Task description » Starting from the line containing "(501, 251) = (466, 185): none", write out the rest of the entries exactly, through the final line, including nothing else.

Items from a data source »
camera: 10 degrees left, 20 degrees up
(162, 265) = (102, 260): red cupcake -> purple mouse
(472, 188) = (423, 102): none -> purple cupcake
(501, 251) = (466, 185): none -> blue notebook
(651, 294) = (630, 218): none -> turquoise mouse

Your response »
(501, 251) = (466, 185): none -> blue notebook
(651, 294) = (630, 218): none -> turquoise mouse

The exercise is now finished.